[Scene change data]

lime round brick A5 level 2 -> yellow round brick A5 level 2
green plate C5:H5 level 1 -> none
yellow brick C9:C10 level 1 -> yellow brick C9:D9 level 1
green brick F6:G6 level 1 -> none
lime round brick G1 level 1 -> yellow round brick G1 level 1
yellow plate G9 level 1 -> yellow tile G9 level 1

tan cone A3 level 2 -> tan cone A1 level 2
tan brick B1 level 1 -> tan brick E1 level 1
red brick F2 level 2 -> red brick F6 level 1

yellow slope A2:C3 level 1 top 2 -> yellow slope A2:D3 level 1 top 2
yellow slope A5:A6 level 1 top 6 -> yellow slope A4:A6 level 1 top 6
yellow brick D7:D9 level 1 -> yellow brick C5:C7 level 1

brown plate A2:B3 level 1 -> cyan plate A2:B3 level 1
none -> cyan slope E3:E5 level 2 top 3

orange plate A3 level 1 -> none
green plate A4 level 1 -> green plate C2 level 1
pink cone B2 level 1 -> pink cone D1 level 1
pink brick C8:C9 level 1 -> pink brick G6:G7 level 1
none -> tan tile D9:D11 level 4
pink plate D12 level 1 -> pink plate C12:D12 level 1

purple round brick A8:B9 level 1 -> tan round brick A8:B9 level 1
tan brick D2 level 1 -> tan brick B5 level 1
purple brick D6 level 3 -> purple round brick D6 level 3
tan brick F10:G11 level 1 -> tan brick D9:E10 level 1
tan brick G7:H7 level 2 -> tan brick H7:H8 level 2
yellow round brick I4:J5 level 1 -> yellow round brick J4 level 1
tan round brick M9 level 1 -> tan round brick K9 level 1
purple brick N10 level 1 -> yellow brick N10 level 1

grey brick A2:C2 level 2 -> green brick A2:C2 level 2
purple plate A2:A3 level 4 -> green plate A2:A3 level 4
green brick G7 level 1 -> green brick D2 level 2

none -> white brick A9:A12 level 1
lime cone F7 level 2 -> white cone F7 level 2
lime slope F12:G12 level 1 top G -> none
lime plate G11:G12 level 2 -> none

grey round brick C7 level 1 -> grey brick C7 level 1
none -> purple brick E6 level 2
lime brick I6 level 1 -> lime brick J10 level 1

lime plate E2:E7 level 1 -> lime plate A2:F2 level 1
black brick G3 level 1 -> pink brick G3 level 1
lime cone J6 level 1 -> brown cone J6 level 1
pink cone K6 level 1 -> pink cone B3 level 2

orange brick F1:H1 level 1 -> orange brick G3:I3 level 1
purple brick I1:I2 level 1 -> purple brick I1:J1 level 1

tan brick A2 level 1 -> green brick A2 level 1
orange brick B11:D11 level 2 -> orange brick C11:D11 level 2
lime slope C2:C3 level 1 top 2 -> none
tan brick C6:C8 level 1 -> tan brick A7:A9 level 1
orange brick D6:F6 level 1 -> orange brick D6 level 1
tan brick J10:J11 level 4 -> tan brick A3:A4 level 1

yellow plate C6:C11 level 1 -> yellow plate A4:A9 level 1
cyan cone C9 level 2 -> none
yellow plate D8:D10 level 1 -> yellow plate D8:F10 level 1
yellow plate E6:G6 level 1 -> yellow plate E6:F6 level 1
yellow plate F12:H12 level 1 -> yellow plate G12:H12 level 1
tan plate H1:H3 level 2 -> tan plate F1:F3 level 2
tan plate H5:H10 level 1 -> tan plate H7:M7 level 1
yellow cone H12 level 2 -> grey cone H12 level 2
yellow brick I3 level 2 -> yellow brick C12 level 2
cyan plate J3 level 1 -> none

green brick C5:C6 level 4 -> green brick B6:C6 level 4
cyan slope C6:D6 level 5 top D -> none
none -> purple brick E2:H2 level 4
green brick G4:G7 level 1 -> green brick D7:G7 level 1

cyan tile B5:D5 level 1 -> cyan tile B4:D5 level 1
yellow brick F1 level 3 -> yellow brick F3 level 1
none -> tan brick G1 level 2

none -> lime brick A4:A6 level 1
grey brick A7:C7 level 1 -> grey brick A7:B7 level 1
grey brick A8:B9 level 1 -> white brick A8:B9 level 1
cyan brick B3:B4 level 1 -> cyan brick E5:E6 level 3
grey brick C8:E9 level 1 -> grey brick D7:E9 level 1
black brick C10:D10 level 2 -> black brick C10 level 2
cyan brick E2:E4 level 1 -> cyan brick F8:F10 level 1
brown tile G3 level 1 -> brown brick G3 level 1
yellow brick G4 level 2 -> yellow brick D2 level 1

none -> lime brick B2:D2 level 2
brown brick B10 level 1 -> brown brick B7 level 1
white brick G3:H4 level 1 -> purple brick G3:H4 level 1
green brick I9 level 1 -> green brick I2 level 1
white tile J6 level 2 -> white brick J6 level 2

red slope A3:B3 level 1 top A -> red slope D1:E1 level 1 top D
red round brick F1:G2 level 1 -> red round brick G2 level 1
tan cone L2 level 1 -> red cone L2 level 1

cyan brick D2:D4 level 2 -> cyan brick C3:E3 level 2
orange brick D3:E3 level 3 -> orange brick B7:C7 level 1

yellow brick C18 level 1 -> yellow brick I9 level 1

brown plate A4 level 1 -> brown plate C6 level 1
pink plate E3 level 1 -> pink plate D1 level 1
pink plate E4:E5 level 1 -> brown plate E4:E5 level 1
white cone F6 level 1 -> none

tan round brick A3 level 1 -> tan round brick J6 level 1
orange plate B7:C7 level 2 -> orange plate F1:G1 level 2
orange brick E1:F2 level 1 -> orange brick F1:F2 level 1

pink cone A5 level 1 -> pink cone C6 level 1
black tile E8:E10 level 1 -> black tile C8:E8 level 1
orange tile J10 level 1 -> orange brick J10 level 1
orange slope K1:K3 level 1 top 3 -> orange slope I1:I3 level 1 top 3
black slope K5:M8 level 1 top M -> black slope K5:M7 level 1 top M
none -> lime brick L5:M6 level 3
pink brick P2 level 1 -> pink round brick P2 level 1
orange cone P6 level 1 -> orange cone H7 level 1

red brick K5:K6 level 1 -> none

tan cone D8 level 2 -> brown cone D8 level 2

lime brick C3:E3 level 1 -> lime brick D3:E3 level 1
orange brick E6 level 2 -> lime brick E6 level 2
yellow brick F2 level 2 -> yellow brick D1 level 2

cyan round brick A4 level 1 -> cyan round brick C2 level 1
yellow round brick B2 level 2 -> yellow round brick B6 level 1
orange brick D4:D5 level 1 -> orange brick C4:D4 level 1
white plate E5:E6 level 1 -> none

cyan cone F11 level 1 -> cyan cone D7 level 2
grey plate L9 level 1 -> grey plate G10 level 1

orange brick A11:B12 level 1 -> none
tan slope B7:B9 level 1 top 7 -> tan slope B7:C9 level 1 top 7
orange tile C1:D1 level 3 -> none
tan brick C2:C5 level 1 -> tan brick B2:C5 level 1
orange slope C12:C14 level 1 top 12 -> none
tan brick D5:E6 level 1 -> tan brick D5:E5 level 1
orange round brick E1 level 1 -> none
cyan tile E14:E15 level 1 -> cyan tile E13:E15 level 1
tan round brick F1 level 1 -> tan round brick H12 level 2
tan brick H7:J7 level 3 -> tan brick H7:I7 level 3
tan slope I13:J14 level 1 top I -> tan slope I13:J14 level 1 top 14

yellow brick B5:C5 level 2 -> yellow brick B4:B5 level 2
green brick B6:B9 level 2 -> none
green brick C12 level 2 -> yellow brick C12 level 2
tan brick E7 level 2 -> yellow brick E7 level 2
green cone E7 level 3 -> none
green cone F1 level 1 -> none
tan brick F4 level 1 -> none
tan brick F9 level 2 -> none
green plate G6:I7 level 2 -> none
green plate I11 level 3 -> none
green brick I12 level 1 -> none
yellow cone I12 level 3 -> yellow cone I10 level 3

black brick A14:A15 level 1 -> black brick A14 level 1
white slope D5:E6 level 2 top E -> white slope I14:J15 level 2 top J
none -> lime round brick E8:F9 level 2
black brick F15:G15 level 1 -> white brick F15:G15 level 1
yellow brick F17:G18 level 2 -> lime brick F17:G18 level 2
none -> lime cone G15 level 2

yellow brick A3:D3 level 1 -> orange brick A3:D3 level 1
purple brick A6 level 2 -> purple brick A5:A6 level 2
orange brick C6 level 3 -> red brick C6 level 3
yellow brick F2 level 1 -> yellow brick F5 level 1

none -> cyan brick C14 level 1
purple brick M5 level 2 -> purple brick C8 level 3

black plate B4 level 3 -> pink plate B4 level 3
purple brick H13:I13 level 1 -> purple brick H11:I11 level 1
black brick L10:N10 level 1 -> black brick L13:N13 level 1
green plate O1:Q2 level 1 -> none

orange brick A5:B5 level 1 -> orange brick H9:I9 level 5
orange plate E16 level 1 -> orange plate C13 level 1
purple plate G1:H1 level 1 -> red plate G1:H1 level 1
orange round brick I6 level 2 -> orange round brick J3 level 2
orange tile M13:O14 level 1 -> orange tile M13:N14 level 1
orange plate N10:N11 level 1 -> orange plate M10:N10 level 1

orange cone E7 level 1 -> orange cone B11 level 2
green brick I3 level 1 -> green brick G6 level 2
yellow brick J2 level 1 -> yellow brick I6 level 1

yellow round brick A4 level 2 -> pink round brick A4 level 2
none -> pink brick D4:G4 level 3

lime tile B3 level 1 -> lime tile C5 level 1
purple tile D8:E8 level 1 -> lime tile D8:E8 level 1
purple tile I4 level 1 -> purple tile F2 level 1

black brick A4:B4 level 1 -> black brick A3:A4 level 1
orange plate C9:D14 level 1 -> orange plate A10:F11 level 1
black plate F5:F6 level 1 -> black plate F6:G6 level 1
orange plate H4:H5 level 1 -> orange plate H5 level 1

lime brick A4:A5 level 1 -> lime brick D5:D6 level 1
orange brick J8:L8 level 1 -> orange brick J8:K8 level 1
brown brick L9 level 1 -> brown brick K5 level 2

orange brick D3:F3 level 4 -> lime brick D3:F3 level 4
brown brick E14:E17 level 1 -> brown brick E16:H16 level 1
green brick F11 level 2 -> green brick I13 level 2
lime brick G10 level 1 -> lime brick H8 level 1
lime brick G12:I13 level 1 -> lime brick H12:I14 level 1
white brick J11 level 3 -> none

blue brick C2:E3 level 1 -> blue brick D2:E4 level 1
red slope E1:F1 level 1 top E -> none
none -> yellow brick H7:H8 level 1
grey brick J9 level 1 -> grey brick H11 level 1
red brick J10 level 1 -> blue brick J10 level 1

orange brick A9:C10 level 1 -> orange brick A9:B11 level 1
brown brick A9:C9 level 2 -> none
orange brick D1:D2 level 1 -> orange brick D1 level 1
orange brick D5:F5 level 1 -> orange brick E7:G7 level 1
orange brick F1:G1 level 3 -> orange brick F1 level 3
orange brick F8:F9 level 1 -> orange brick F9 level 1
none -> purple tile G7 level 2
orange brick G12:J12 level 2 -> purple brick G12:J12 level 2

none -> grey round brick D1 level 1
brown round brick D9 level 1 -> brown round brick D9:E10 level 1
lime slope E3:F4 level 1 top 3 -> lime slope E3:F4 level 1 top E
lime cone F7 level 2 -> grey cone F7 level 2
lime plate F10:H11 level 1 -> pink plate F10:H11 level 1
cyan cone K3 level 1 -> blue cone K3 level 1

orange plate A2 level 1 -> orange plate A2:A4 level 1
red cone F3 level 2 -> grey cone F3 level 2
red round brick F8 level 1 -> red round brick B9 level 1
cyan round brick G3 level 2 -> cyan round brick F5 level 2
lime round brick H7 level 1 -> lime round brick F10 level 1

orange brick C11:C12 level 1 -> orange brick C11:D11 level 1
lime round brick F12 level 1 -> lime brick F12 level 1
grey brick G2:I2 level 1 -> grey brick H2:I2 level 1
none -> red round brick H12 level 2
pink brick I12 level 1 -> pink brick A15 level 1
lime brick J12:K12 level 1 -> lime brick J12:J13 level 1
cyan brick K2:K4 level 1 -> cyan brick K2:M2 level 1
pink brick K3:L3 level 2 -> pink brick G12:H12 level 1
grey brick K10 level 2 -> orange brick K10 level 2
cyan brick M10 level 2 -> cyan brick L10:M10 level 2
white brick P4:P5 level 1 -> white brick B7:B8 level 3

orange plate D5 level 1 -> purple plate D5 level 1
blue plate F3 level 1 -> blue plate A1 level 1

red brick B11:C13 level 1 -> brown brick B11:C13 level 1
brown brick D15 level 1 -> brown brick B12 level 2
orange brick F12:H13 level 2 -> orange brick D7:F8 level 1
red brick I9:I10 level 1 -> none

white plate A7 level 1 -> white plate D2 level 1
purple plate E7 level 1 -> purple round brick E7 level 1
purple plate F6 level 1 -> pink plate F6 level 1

→ **Exercise directions**: Go to the line with "lime slope C2:C3 level 1 top 2 -> none" in the entries above and repeat every line from there through the line with "yellow plate D8:D10", exactly and with no other text.

→ **Solution to the exercise**:
lime slope C2:C3 level 1 top 2 -> none
tan brick C6:C8 level 1 -> tan brick A7:A9 level 1
orange brick D6:F6 level 1 -> orange brick D6 level 1
tan brick J10:J11 level 4 -> tan brick A3:A4 level 1

yellow plate C6:C11 level 1 -> yellow plate A4:A9 level 1
cyan cone C9 level 2 -> none
yellow plate D8:D10 level 1 -> yellow plate D8:F10 level 1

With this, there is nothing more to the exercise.